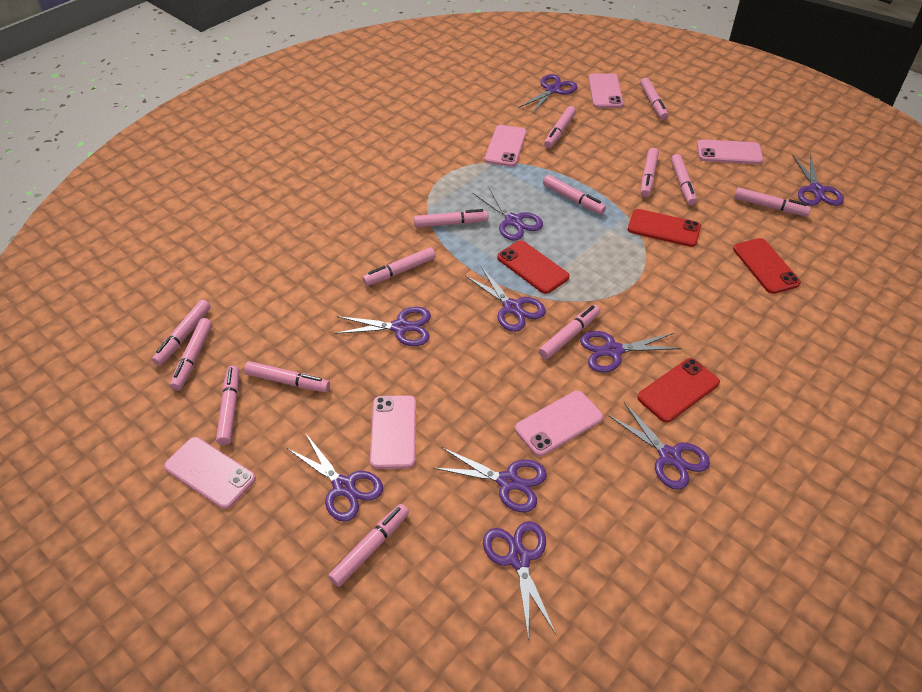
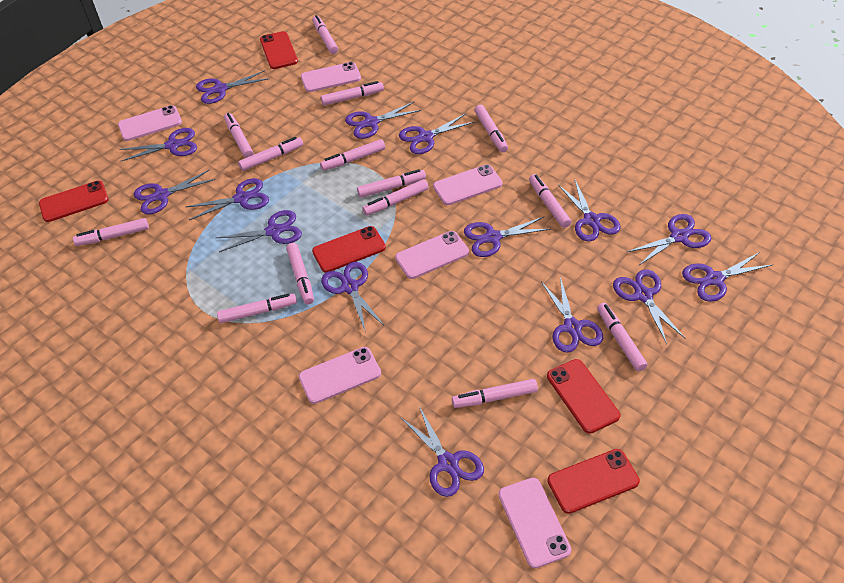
purple scissors: 10 -> 15
red phone: 4 -> 5

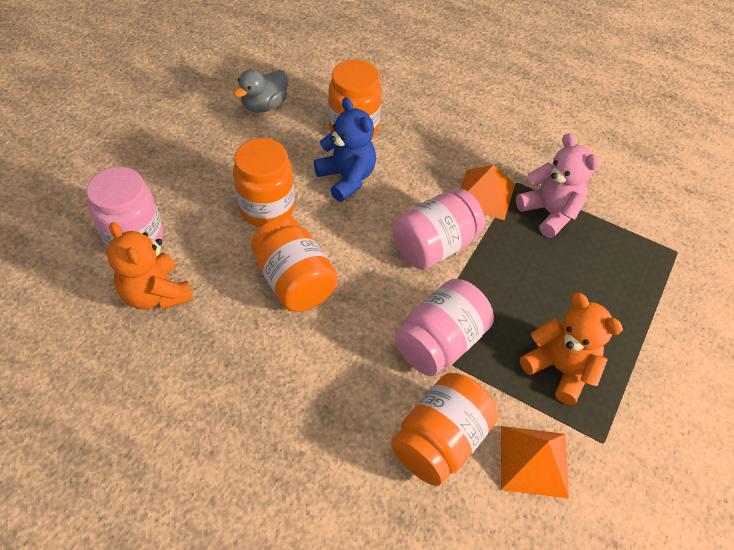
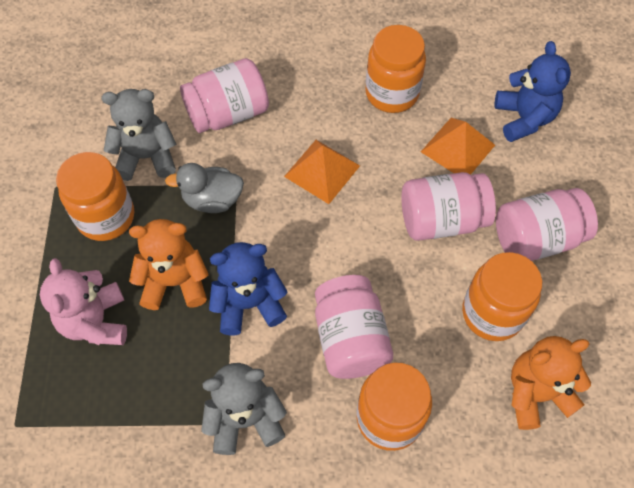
blue teddy bear: 1 -> 2
grey teddy bear: 0 -> 2
pink jar: 3 -> 4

**Required work:**
Pictures aside, retype the entries above exactly as they are.

**Solution:**
purple scissors: 10 -> 15
red phone: 4 -> 5

blue teddy bear: 1 -> 2
grey teddy bear: 0 -> 2
pink jar: 3 -> 4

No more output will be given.